■ **WHAT TO PRODUCE**
Type every record exactly as it appears.

Items listed in a dataset:
○ ○ ○

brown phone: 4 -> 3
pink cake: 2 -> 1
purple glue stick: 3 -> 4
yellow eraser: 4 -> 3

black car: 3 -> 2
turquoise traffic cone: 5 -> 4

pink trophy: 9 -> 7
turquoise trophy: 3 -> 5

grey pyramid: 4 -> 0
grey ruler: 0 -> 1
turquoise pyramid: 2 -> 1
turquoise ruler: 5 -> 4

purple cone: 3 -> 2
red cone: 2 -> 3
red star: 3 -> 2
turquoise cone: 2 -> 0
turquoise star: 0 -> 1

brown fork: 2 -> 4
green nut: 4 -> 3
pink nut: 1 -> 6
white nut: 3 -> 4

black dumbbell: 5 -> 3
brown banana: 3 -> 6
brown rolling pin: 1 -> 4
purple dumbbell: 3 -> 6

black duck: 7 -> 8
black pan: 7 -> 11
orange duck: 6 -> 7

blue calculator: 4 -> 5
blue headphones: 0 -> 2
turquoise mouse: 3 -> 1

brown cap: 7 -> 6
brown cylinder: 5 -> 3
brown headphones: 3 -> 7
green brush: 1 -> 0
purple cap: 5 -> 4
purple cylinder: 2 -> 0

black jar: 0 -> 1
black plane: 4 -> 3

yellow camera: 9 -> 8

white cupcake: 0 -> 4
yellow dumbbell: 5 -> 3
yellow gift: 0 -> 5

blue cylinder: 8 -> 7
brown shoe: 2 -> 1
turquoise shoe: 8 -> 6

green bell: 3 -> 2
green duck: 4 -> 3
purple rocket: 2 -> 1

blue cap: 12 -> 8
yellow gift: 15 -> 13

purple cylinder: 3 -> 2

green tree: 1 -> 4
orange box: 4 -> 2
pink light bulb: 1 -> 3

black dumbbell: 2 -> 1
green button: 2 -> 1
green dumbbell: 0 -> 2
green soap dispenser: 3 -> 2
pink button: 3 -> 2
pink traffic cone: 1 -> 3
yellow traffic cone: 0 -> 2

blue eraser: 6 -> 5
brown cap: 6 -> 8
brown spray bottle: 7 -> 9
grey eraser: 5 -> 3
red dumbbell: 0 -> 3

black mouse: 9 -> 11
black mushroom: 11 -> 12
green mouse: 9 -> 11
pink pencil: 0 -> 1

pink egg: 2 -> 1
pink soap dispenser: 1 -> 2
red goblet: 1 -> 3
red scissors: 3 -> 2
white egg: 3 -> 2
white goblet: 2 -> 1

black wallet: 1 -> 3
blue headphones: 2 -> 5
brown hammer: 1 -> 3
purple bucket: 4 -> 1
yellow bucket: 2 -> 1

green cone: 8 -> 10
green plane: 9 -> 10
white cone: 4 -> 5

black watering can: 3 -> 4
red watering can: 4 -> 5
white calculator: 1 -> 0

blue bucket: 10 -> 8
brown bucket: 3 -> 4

○ ○ ○

■ **RESULT FOR THIS EXERCISE**
brown phone: 4 -> 3
pink cake: 2 -> 1
purple glue stick: 3 -> 4
yellow eraser: 4 -> 3

black car: 3 -> 2
turquoise traffic cone: 5 -> 4

pink trophy: 9 -> 7
turquoise trophy: 3 -> 5

grey pyramid: 4 -> 0
grey ruler: 0 -> 1
turquoise pyramid: 2 -> 1
turquoise ruler: 5 -> 4

purple cone: 3 -> 2
red cone: 2 -> 3
red star: 3 -> 2
turquoise cone: 2 -> 0
turquoise star: 0 -> 1

brown fork: 2 -> 4
green nut: 4 -> 3
pink nut: 1 -> 6
white nut: 3 -> 4

black dumbbell: 5 -> 3
brown banana: 3 -> 6
brown rolling pin: 1 -> 4
purple dumbbell: 3 -> 6

black duck: 7 -> 8
black pan: 7 -> 11
orange duck: 6 -> 7

blue calculator: 4 -> 5
blue headphones: 0 -> 2
turquoise mouse: 3 -> 1

brown cap: 7 -> 6
brown cylinder: 5 -> 3
brown headphones: 3 -> 7
green brush: 1 -> 0
purple cap: 5 -> 4
purple cylinder: 2 -> 0

black jar: 0 -> 1
black plane: 4 -> 3

yellow camera: 9 -> 8

white cupcake: 0 -> 4
yellow dumbbell: 5 -> 3
yellow gift: 0 -> 5

blue cylinder: 8 -> 7
brown shoe: 2 -> 1
turquoise shoe: 8 -> 6

green bell: 3 -> 2
green duck: 4 -> 3
purple rocket: 2 -> 1

blue cap: 12 -> 8
yellow gift: 15 -> 13

purple cylinder: 3 -> 2

green tree: 1 -> 4
orange box: 4 -> 2
pink light bulb: 1 -> 3

black dumbbell: 2 -> 1
green button: 2 -> 1
green dumbbell: 0 -> 2
green soap dispenser: 3 -> 2
pink button: 3 -> 2
pink traffic cone: 1 -> 3
yellow traffic cone: 0 -> 2

blue eraser: 6 -> 5
brown cap: 6 -> 8
brown spray bottle: 7 -> 9
grey eraser: 5 -> 3
red dumbbell: 0 -> 3

black mouse: 9 -> 11
black mushroom: 11 -> 12
green mouse: 9 -> 11
pink pencil: 0 -> 1

pink egg: 2 -> 1
pink soap dispenser: 1 -> 2
red goblet: 1 -> 3
red scissors: 3 -> 2
white egg: 3 -> 2
white goblet: 2 -> 1

black wallet: 1 -> 3
blue headphones: 2 -> 5
brown hammer: 1 -> 3
purple bucket: 4 -> 1
yellow bucket: 2 -> 1

green cone: 8 -> 10
green plane: 9 -> 10
white cone: 4 -> 5

black watering can: 3 -> 4
red watering can: 4 -> 5
white calculator: 1 -> 0

blue bucket: 10 -> 8
brown bucket: 3 -> 4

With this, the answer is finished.